▸ Data
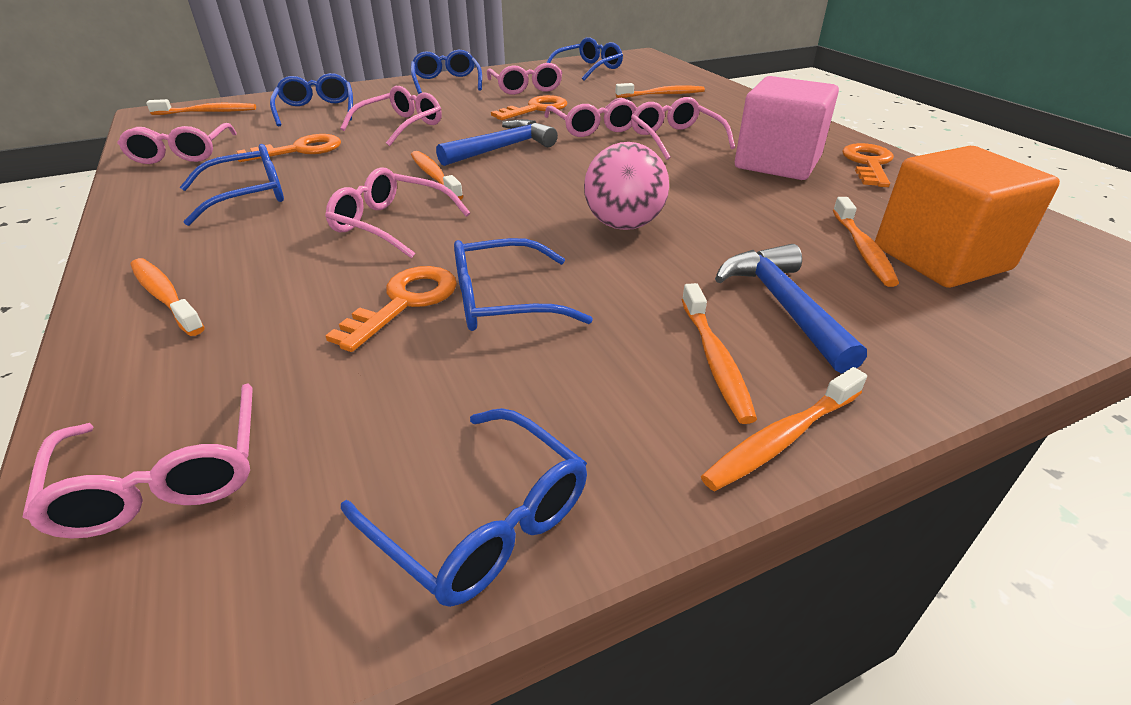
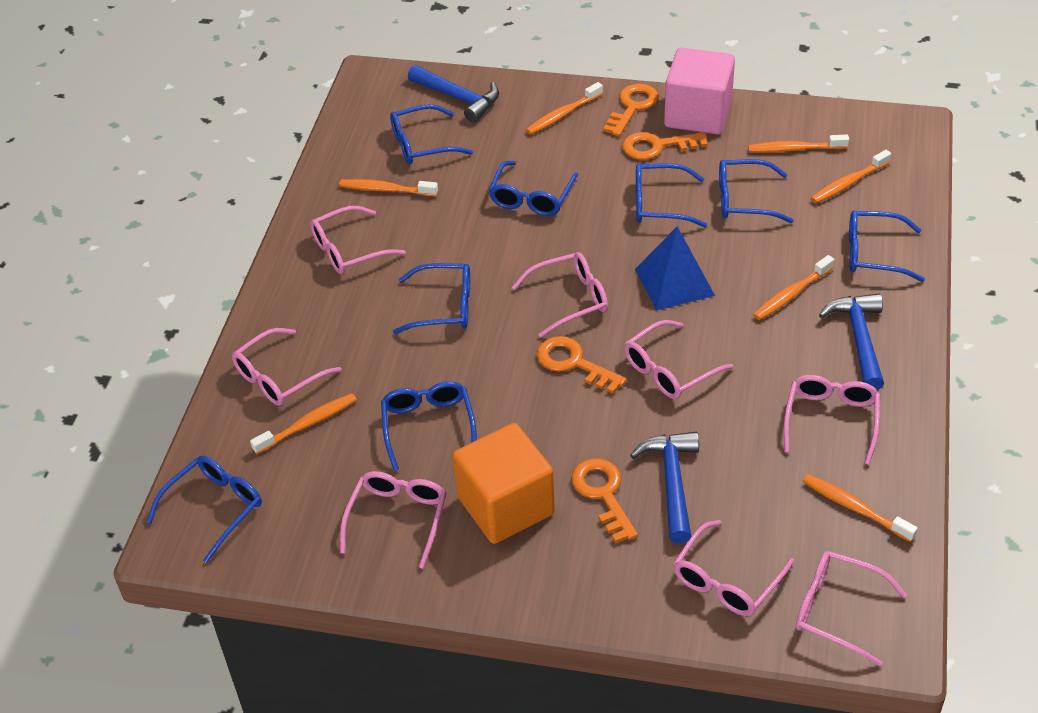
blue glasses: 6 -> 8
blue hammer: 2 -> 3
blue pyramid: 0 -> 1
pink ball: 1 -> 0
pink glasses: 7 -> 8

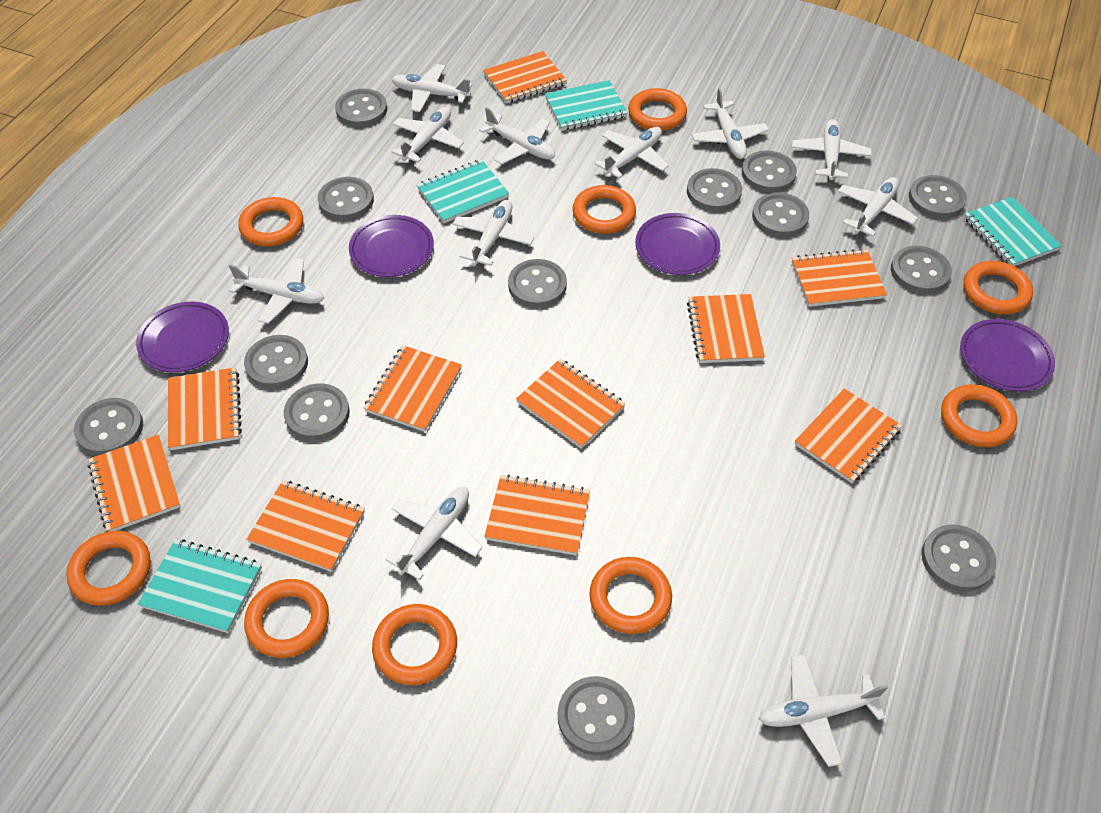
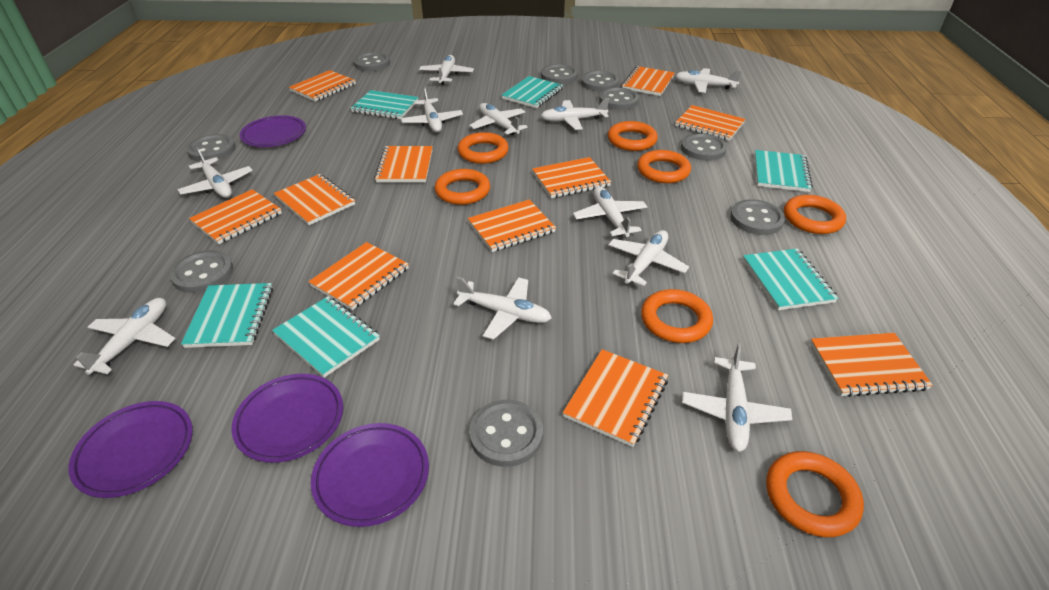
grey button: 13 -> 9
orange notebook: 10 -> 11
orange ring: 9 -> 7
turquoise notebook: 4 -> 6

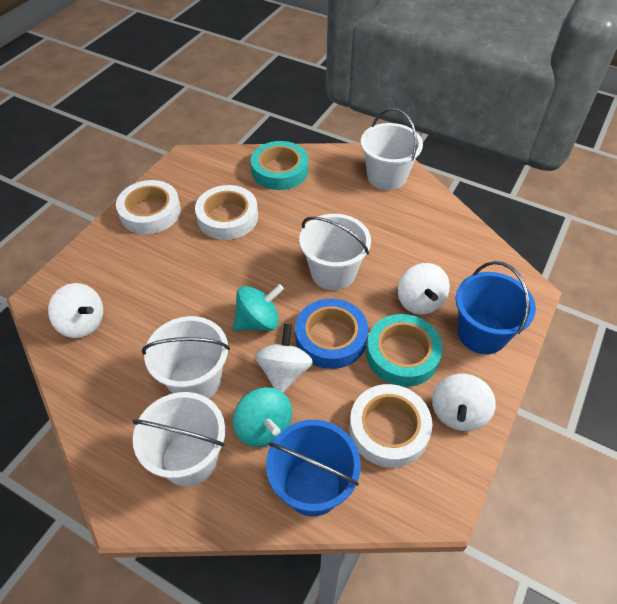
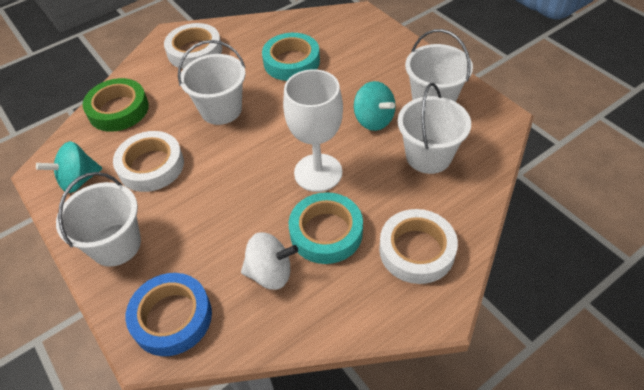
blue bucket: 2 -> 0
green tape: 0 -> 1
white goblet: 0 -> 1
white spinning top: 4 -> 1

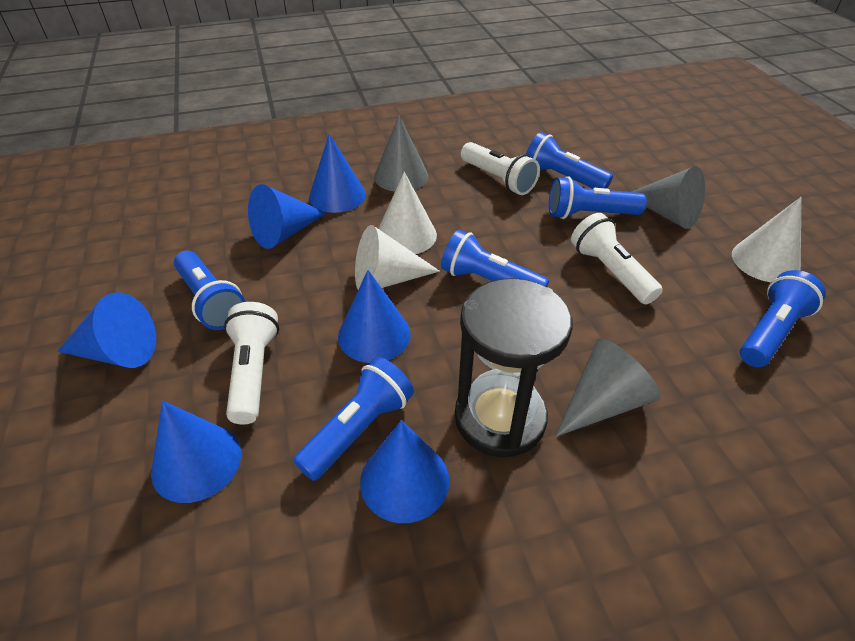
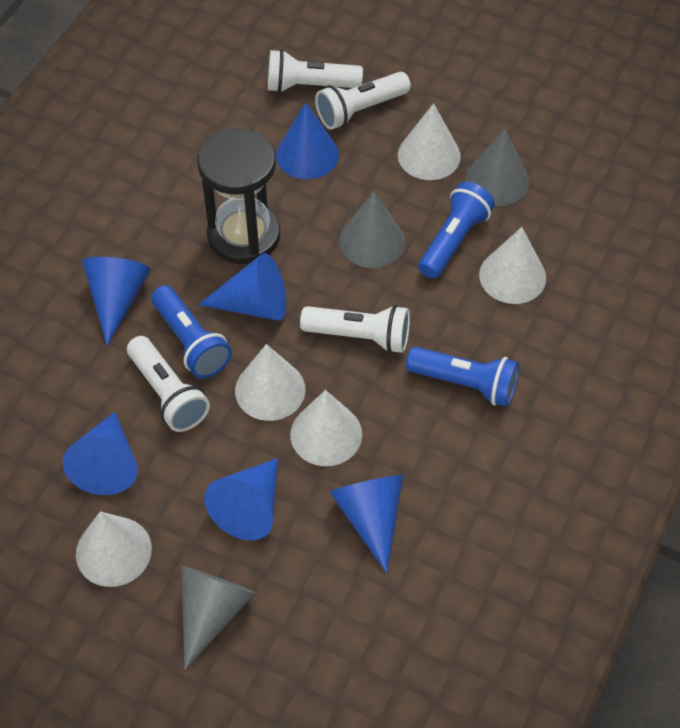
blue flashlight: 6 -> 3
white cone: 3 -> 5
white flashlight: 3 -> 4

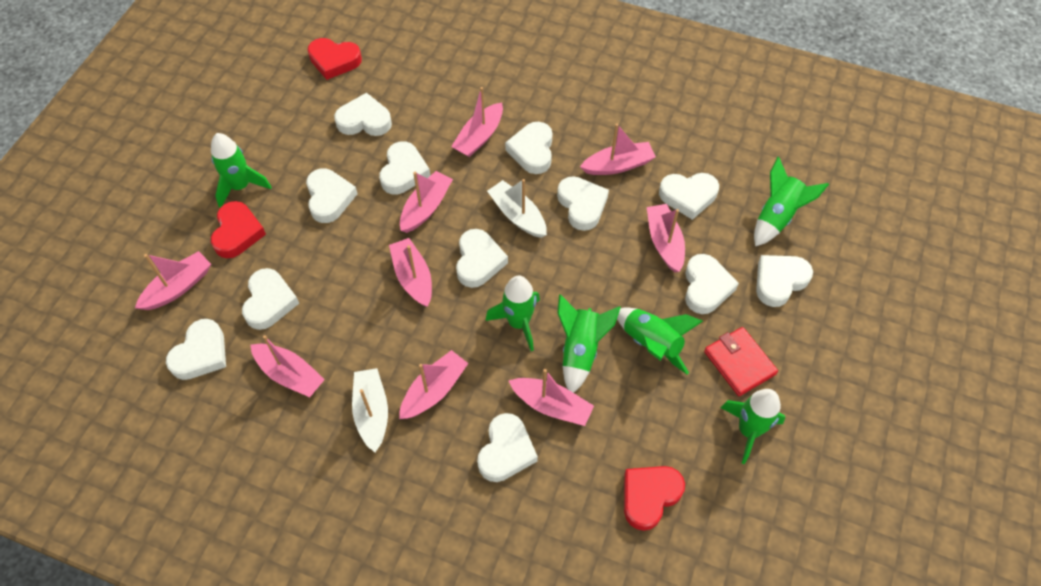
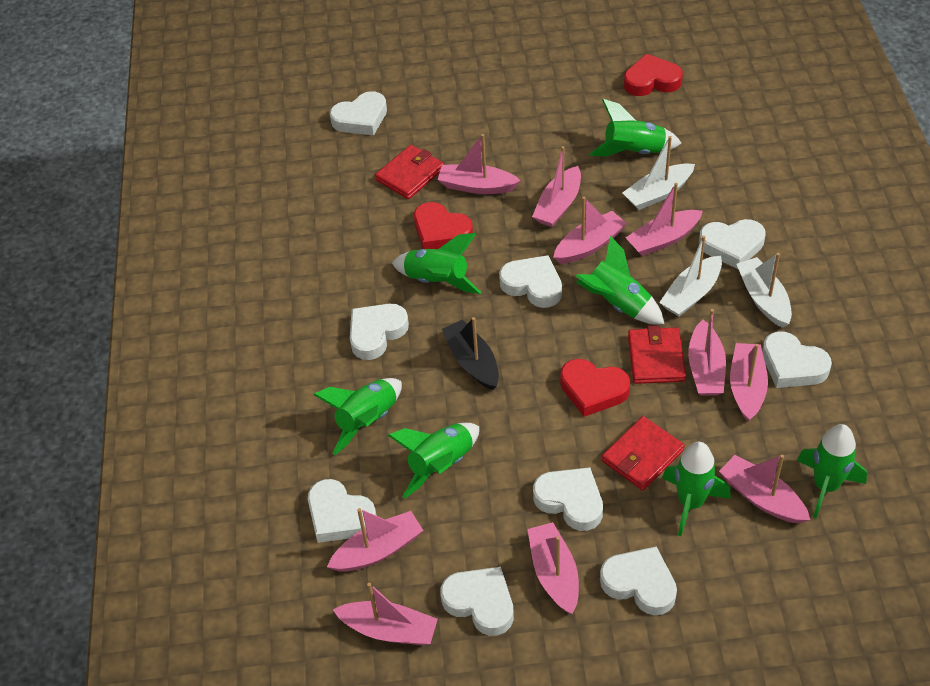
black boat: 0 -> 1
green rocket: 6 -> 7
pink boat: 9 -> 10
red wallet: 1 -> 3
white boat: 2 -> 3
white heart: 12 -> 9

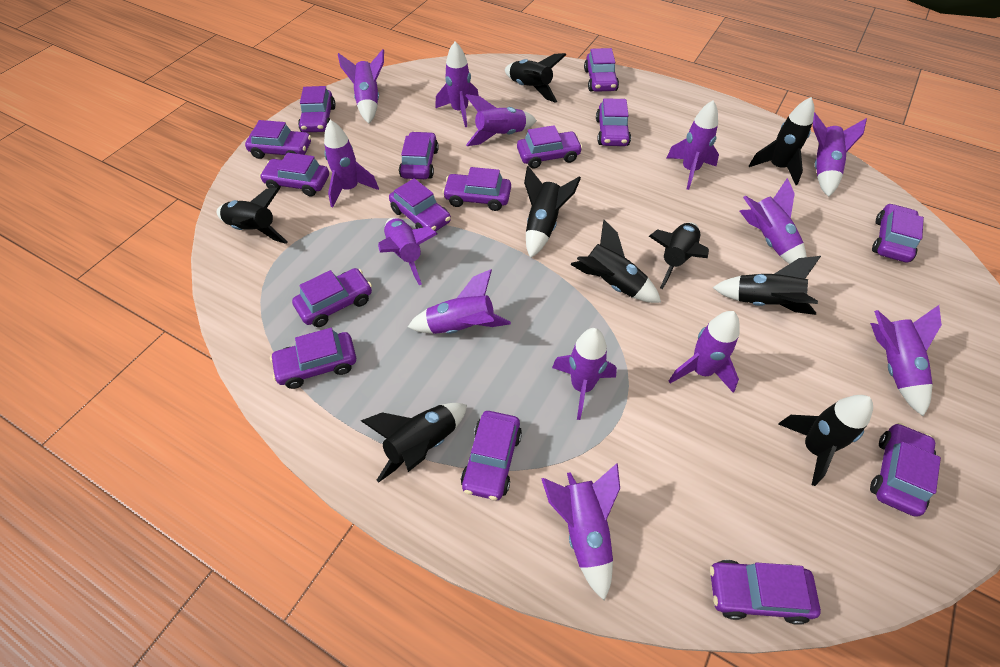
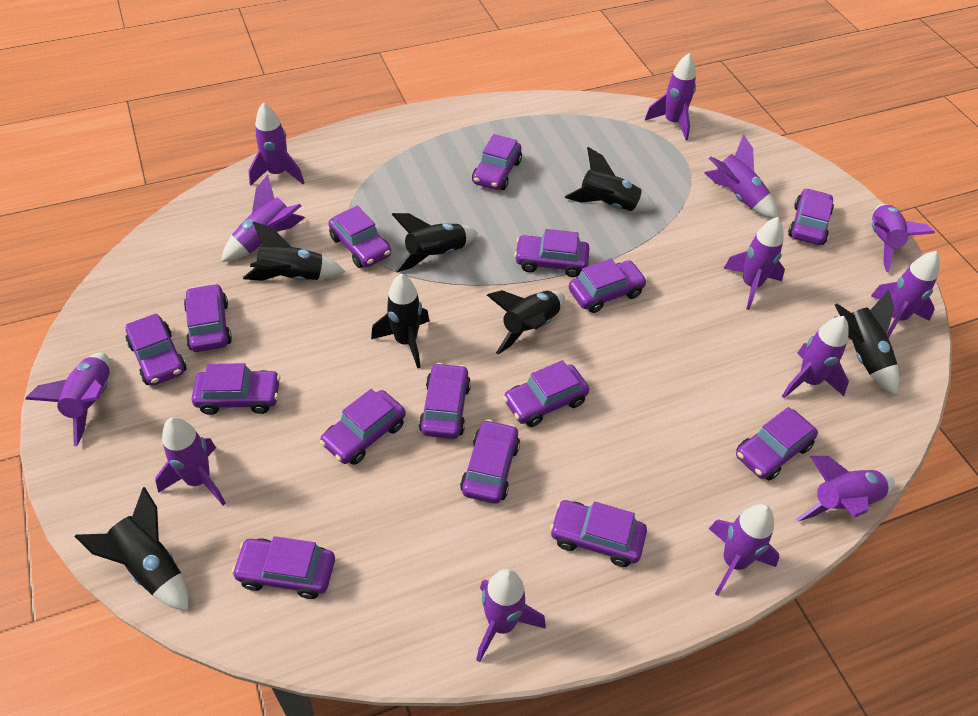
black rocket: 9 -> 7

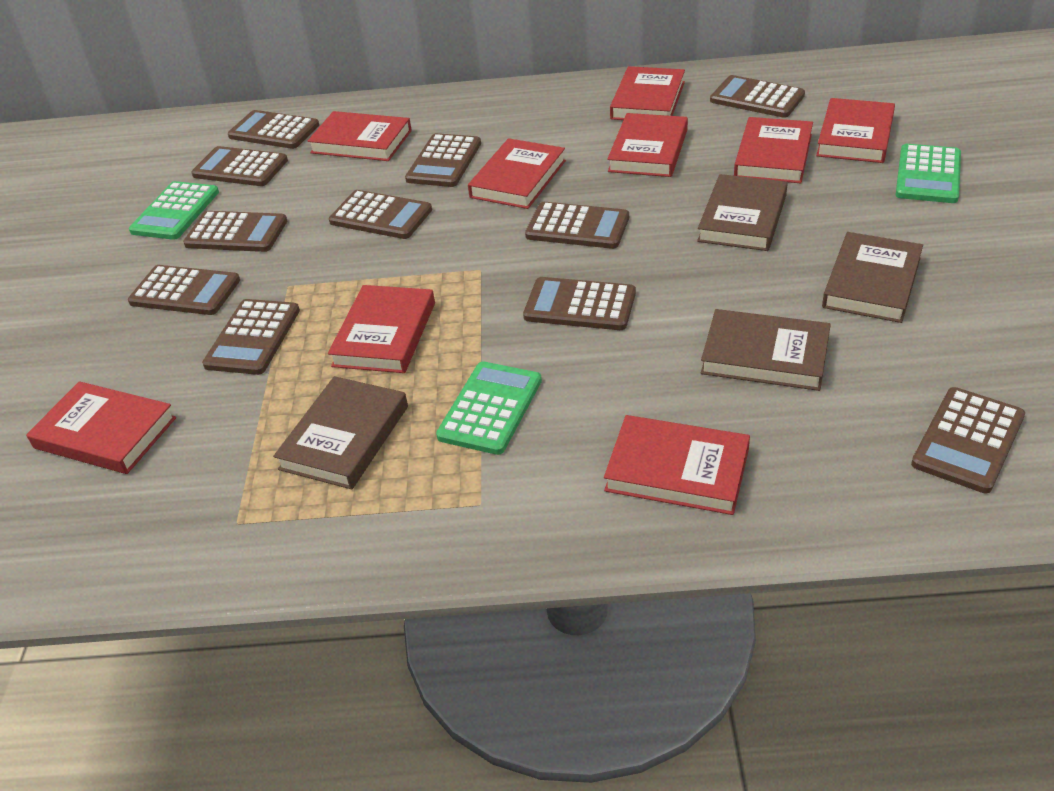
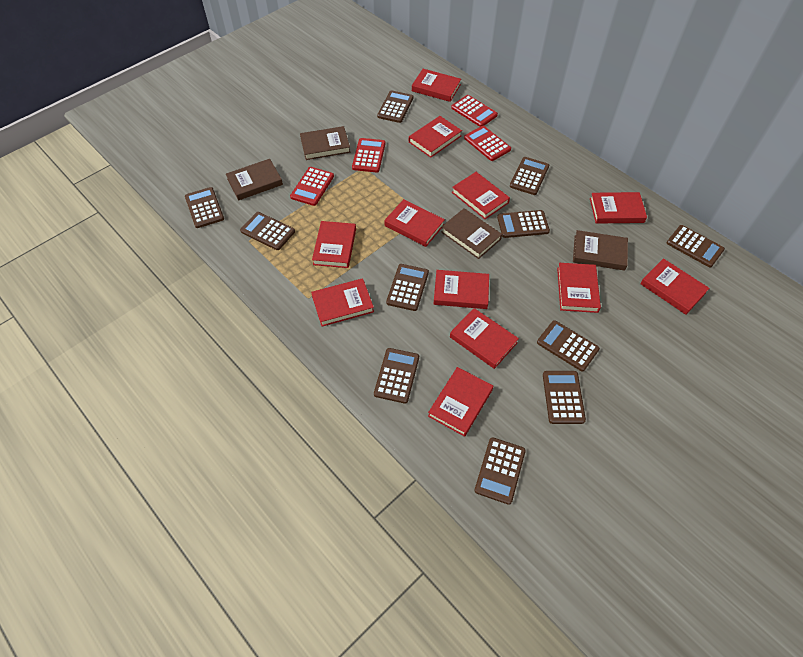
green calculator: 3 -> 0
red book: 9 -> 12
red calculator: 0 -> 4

▸ What to produce
List every line above containing the word "flashlight".

▸ Solution for this task
blue flashlight: 6 -> 3
white flashlight: 3 -> 4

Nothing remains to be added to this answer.